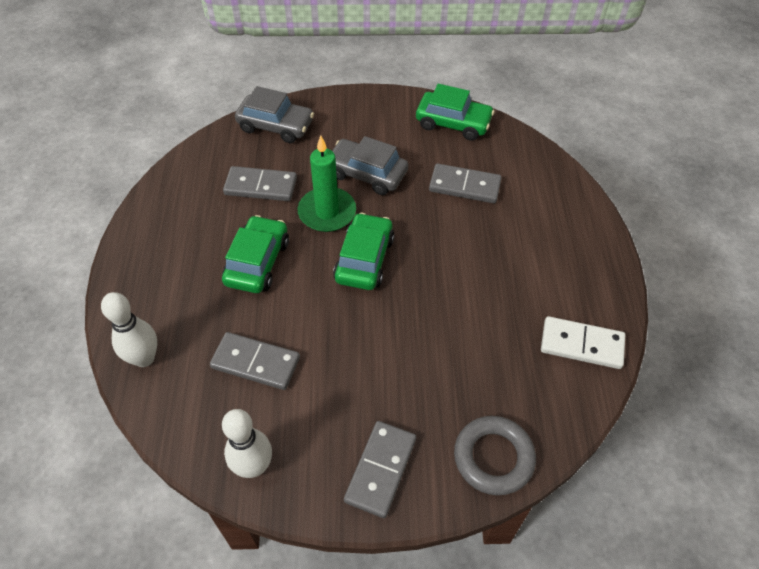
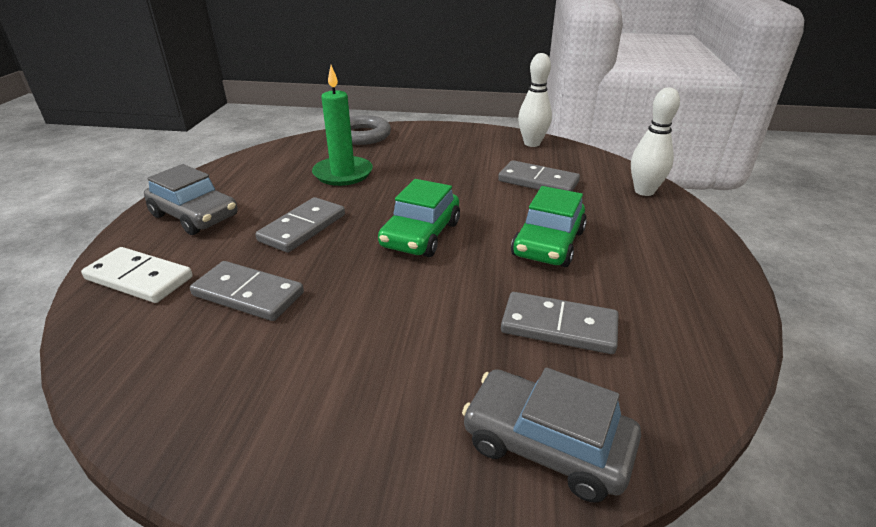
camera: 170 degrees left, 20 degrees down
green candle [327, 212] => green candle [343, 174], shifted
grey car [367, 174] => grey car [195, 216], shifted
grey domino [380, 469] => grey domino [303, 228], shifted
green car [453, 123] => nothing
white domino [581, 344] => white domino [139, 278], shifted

++++++++++

Your task
Reproduce each line of the records exactly, omitting any picture.

Response to this exercise
camera: 170 degrees left, 20 degrees down
green candle [327, 212] => green candle [343, 174], shifted
grey car [367, 174] => grey car [195, 216], shifted
grey domino [380, 469] => grey domino [303, 228], shifted
green car [453, 123] => nothing
white domino [581, 344] => white domino [139, 278], shifted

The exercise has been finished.